:: TASK BRIEF ::
Tally the lines of the listing that contain the word "minus", then give the total and nothing else.

== RECORD EXCERPTS

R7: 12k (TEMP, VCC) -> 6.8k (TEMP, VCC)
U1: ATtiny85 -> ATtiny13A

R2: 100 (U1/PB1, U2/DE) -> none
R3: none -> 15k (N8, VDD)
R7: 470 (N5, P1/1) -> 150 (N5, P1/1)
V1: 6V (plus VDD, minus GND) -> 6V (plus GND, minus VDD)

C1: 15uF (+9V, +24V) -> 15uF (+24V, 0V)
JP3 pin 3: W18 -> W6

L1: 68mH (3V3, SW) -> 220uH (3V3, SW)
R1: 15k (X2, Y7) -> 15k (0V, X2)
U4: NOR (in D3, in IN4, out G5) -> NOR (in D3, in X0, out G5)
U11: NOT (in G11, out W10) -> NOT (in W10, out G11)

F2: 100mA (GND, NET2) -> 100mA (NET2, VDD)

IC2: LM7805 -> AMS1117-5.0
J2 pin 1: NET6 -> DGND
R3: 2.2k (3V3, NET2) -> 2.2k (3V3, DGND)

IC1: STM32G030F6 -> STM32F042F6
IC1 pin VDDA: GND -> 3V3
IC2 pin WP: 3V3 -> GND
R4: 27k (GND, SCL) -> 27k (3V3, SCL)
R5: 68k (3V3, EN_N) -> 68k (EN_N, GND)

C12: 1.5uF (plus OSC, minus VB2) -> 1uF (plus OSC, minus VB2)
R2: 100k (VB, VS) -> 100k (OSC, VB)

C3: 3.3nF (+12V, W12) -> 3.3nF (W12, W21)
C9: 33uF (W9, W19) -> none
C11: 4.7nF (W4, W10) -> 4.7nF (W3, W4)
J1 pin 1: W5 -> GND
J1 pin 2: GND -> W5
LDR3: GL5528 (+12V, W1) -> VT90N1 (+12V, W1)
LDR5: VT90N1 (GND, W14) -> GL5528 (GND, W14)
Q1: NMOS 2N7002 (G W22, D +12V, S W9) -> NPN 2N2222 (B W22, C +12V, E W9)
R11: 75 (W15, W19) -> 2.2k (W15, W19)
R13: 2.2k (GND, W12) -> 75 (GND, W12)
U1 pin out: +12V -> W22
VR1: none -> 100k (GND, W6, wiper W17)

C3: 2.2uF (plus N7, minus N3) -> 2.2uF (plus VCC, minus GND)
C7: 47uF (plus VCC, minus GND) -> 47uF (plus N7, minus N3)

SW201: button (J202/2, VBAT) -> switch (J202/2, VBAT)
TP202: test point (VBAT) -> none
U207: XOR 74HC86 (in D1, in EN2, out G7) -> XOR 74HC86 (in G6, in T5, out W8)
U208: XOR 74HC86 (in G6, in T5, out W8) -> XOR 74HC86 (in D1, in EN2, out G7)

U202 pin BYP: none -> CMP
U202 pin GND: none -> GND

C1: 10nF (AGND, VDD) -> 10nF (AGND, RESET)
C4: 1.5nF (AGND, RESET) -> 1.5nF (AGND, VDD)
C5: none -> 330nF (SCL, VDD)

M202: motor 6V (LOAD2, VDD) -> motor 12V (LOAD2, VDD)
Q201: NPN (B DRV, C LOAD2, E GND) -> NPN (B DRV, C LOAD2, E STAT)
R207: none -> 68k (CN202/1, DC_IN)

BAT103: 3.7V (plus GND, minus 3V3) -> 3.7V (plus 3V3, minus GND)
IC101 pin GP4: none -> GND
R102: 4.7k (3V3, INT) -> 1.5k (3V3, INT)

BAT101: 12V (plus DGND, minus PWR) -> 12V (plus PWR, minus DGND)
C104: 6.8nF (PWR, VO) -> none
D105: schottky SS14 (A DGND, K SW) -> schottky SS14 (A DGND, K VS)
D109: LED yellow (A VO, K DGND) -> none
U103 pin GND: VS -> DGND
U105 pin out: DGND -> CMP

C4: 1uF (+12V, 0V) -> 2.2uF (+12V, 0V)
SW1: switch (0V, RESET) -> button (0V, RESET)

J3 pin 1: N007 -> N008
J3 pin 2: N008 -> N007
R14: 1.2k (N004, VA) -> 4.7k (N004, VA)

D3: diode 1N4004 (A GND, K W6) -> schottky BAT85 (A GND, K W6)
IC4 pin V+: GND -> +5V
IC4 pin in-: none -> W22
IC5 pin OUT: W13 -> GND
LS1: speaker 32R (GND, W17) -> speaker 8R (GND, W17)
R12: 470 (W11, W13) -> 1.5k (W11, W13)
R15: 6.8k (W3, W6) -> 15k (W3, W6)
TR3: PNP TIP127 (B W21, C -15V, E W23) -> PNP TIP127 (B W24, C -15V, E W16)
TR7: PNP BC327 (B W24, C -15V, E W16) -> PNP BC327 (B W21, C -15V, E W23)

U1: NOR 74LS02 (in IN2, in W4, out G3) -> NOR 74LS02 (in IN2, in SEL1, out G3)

====

:: EXPECTED ANSWER ::
6